── Data to use ──

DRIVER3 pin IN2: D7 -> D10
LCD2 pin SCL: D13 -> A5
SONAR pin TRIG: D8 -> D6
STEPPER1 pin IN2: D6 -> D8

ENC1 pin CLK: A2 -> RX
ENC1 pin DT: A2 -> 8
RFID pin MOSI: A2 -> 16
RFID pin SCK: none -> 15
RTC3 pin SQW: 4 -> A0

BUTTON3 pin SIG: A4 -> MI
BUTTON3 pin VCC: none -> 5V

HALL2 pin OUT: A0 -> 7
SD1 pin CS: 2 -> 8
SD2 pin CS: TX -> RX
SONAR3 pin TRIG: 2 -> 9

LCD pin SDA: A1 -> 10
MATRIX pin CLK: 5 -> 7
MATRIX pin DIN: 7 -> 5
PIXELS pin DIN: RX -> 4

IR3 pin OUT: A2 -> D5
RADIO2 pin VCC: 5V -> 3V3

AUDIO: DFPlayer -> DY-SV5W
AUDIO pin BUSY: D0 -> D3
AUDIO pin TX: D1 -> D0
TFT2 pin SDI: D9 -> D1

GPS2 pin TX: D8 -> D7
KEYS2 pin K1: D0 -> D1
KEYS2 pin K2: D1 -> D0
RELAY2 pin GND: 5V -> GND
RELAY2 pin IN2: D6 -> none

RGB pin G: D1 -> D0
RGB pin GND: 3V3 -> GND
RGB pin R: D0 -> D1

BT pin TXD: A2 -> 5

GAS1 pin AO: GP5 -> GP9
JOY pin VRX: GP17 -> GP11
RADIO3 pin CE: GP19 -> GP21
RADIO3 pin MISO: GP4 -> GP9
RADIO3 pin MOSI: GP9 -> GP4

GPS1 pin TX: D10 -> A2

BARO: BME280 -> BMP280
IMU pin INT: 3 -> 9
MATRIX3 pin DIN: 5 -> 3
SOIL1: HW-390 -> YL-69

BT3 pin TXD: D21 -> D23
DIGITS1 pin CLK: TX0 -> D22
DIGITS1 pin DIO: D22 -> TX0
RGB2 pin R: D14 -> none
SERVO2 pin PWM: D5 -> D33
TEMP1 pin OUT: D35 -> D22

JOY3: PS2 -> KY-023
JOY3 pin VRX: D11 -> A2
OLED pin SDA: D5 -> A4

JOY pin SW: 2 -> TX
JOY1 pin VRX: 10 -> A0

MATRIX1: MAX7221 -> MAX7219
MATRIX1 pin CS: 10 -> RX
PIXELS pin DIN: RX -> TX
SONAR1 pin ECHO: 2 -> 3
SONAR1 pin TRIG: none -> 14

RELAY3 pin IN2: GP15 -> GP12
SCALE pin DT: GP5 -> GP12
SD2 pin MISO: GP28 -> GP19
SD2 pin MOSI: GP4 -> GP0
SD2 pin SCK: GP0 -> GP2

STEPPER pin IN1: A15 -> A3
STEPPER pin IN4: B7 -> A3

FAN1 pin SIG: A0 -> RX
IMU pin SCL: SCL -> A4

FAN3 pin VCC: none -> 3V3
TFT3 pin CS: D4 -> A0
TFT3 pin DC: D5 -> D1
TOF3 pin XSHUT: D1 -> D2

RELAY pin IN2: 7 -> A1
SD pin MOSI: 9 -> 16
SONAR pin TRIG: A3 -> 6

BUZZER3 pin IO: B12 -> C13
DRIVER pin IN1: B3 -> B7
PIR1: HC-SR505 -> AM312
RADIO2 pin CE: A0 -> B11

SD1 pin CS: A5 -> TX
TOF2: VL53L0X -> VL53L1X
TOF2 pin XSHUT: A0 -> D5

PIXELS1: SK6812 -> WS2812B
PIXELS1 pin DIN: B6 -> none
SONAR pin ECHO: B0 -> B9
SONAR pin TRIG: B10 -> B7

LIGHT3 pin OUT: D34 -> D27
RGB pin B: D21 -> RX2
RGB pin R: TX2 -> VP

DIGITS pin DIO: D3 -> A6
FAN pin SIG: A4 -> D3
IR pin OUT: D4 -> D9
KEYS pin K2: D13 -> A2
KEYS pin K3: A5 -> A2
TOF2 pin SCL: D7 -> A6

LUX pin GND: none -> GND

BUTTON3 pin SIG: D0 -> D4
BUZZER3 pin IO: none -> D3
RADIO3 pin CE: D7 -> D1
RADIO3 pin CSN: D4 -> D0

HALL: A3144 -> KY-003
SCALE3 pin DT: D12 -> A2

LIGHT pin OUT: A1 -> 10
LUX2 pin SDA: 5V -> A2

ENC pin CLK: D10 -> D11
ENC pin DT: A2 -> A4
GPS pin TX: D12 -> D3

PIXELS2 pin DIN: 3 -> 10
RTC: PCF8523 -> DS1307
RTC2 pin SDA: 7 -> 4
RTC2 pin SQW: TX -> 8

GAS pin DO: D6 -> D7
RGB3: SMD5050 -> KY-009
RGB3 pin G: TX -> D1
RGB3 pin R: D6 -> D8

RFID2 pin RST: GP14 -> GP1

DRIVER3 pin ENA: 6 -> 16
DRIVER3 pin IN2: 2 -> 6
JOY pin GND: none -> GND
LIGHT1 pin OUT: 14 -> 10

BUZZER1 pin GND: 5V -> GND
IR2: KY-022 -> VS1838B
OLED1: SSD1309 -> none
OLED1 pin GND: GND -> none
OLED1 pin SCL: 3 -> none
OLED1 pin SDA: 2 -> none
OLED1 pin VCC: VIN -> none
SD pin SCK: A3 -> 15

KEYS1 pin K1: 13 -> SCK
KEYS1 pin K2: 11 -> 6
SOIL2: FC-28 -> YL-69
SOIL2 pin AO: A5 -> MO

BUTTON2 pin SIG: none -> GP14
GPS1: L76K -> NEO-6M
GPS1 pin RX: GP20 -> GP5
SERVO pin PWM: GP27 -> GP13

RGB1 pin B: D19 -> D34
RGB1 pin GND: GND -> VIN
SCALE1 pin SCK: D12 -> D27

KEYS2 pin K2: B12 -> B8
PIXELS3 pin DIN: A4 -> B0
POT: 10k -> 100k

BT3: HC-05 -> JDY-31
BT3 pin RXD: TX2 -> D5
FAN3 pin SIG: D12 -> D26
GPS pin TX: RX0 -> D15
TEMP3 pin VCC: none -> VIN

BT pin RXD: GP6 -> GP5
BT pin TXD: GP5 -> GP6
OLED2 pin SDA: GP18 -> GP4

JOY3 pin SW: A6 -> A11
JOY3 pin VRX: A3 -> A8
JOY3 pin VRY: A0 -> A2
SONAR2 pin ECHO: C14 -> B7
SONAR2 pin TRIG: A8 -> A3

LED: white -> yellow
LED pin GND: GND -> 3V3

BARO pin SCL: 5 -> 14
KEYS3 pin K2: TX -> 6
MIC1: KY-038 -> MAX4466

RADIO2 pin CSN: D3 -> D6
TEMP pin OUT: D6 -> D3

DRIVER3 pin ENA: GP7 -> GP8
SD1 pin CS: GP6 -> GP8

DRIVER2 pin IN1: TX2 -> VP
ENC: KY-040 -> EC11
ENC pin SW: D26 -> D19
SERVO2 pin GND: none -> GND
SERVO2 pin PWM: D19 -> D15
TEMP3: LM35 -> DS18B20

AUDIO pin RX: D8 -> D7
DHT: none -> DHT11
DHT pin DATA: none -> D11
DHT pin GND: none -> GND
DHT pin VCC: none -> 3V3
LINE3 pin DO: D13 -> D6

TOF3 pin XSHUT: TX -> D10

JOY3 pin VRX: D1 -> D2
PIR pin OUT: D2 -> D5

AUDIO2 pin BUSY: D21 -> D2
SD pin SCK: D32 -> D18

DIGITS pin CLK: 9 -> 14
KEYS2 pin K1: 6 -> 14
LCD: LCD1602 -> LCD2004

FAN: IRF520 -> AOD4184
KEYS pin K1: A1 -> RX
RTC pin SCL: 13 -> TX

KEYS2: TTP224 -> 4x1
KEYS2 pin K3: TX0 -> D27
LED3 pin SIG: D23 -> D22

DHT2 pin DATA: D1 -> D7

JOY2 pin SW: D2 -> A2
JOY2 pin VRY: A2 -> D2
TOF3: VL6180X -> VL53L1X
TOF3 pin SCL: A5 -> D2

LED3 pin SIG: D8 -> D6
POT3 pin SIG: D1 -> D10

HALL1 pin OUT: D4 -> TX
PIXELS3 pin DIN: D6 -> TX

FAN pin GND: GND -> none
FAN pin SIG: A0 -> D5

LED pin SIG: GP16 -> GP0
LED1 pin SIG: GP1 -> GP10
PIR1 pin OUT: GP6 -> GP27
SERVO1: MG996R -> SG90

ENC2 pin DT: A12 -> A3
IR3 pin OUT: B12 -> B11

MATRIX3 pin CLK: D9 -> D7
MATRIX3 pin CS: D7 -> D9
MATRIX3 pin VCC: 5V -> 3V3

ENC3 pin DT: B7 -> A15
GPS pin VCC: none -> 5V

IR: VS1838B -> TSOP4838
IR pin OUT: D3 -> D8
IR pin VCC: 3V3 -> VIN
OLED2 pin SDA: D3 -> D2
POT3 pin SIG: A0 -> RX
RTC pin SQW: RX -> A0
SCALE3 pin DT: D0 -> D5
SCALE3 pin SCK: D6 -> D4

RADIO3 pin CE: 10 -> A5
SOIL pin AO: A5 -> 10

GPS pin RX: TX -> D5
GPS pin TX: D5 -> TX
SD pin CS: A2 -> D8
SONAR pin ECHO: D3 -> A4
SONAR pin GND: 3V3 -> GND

───

Exercise prompt
Taking the entries above, restate exactly those lines that fall between the line with "LIGHT3 pin OUT: D34 -> D27" and the line with "FAN3 pin SIG: D12 -> D26", keeping both of those lines too.

Exercise result
LIGHT3 pin OUT: D34 -> D27
RGB pin B: D21 -> RX2
RGB pin R: TX2 -> VP

DIGITS pin DIO: D3 -> A6
FAN pin SIG: A4 -> D3
IR pin OUT: D4 -> D9
KEYS pin K2: D13 -> A2
KEYS pin K3: A5 -> A2
TOF2 pin SCL: D7 -> A6

LUX pin GND: none -> GND

BUTTON3 pin SIG: D0 -> D4
BUZZER3 pin IO: none -> D3
RADIO3 pin CE: D7 -> D1
RADIO3 pin CSN: D4 -> D0

HALL: A3144 -> KY-003
SCALE3 pin DT: D12 -> A2

LIGHT pin OUT: A1 -> 10
LUX2 pin SDA: 5V -> A2

ENC pin CLK: D10 -> D11
ENC pin DT: A2 -> A4
GPS pin TX: D12 -> D3

PIXELS2 pin DIN: 3 -> 10
RTC: PCF8523 -> DS1307
RTC2 pin SDA: 7 -> 4
RTC2 pin SQW: TX -> 8

GAS pin DO: D6 -> D7
RGB3: SMD5050 -> KY-009
RGB3 pin G: TX -> D1
RGB3 pin R: D6 -> D8

RFID2 pin RST: GP14 -> GP1

DRIVER3 pin ENA: 6 -> 16
DRIVER3 pin IN2: 2 -> 6
JOY pin GND: none -> GND
LIGHT1 pin OUT: 14 -> 10

BUZZER1 pin GND: 5V -> GND
IR2: KY-022 -> VS1838B
OLED1: SSD1309 -> none
OLED1 pin GND: GND -> none
OLED1 pin SCL: 3 -> none
OLED1 pin SDA: 2 -> none
OLED1 pin VCC: VIN -> none
SD pin SCK: A3 -> 15

KEYS1 pin K1: 13 -> SCK
KEYS1 pin K2: 11 -> 6
SOIL2: FC-28 -> YL-69
SOIL2 pin AO: A5 -> MO

BUTTON2 pin SIG: none -> GP14
GPS1: L76K -> NEO-6M
GPS1 pin RX: GP20 -> GP5
SERVO pin PWM: GP27 -> GP13

RGB1 pin B: D19 -> D34
RGB1 pin GND: GND -> VIN
SCALE1 pin SCK: D12 -> D27

KEYS2 pin K2: B12 -> B8
PIXELS3 pin DIN: A4 -> B0
POT: 10k -> 100k

BT3: HC-05 -> JDY-31
BT3 pin RXD: TX2 -> D5
FAN3 pin SIG: D12 -> D26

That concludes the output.